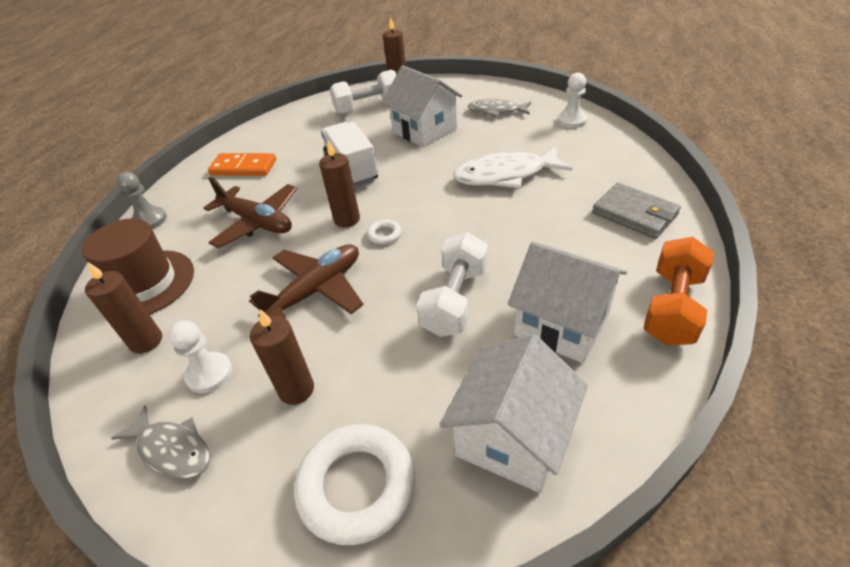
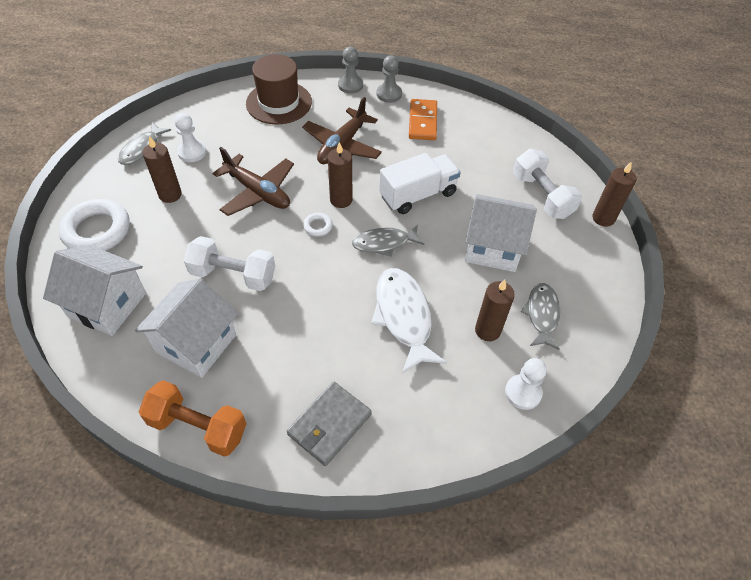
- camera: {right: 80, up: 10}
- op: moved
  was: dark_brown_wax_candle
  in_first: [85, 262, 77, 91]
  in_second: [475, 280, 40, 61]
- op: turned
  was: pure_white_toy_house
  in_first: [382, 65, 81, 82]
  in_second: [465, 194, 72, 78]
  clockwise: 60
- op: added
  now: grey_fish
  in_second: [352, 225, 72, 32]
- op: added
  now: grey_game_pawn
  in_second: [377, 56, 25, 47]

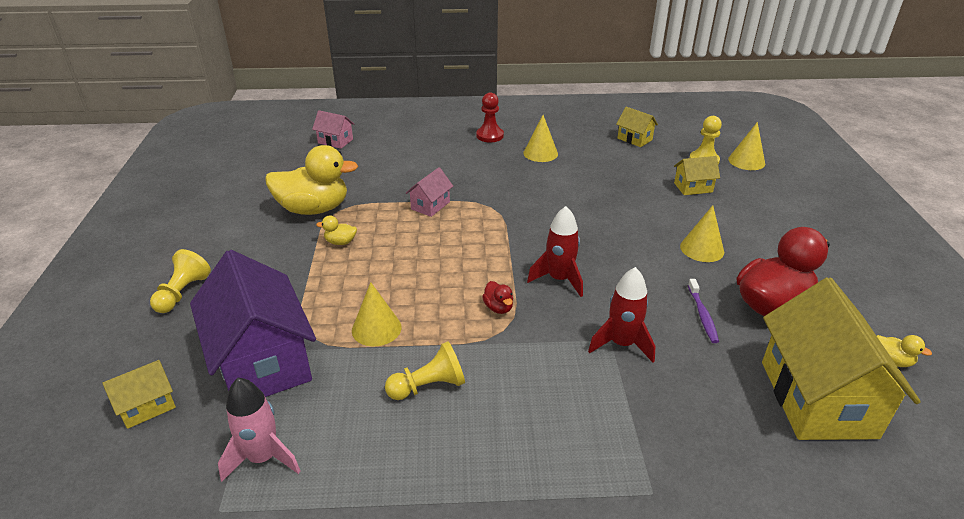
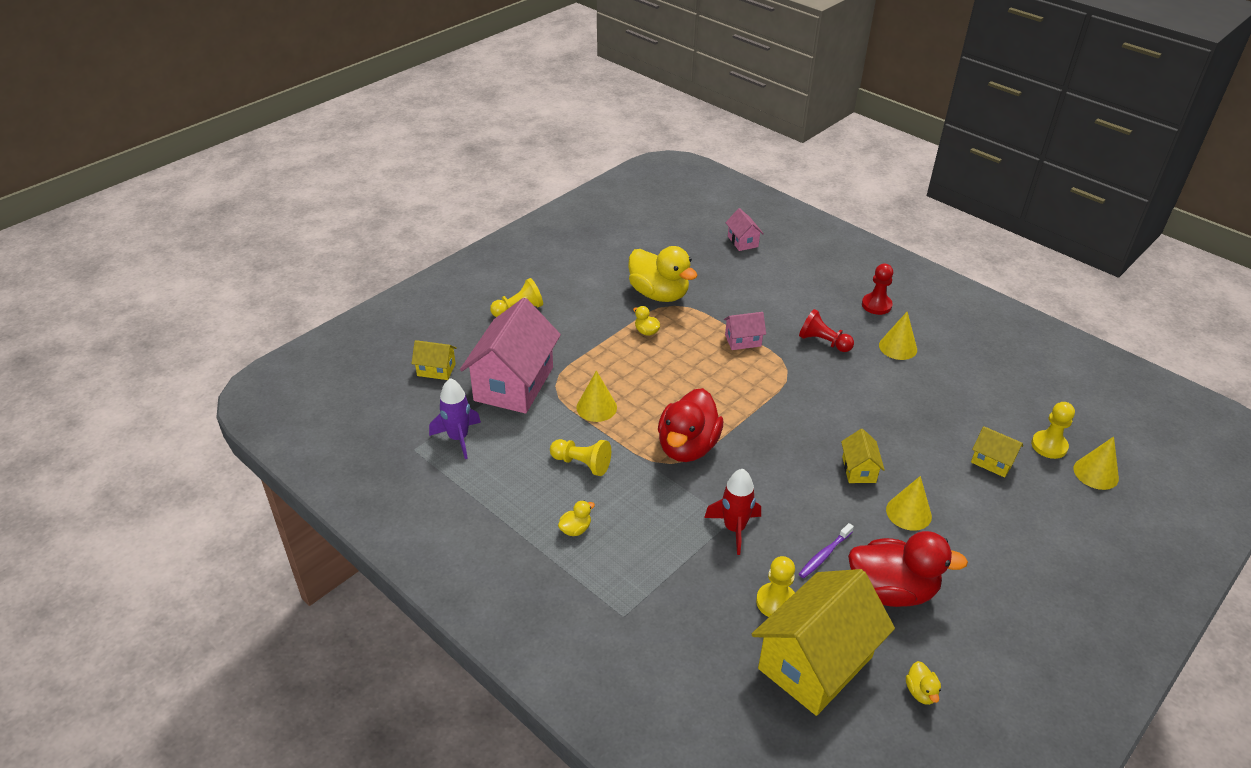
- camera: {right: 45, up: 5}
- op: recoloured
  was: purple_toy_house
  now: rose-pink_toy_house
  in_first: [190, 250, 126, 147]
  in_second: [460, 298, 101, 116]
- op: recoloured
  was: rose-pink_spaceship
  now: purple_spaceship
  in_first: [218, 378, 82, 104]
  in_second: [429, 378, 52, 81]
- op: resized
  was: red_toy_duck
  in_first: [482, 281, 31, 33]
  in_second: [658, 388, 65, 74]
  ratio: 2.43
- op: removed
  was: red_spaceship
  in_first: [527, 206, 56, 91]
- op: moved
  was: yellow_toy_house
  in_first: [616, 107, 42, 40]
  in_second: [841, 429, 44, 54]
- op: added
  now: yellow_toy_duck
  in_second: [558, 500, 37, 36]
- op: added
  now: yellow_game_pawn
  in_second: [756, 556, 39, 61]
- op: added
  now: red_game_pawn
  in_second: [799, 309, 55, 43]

-------

* Description of the task *
Transcribe every entry above exactly. Omit all pictures.

* Written answer *
- camera: {right: 80, up: 10}
- op: moved
  was: dark_brown_wax_candle
  in_first: [85, 262, 77, 91]
  in_second: [475, 280, 40, 61]
- op: turned
  was: pure_white_toy_house
  in_first: [382, 65, 81, 82]
  in_second: [465, 194, 72, 78]
  clockwise: 60
- op: added
  now: grey_fish
  in_second: [352, 225, 72, 32]
- op: added
  now: grey_game_pawn
  in_second: [377, 56, 25, 47]

- camera: {right: 45, up: 5}
- op: recoloured
  was: purple_toy_house
  now: rose-pink_toy_house
  in_first: [190, 250, 126, 147]
  in_second: [460, 298, 101, 116]
- op: recoloured
  was: rose-pink_spaceship
  now: purple_spaceship
  in_first: [218, 378, 82, 104]
  in_second: [429, 378, 52, 81]
- op: resized
  was: red_toy_duck
  in_first: [482, 281, 31, 33]
  in_second: [658, 388, 65, 74]
  ratio: 2.43
- op: removed
  was: red_spaceship
  in_first: [527, 206, 56, 91]
- op: moved
  was: yellow_toy_house
  in_first: [616, 107, 42, 40]
  in_second: [841, 429, 44, 54]
- op: added
  now: yellow_toy_duck
  in_second: [558, 500, 37, 36]
- op: added
  now: yellow_game_pawn
  in_second: [756, 556, 39, 61]
- op: added
  now: red_game_pawn
  in_second: [799, 309, 55, 43]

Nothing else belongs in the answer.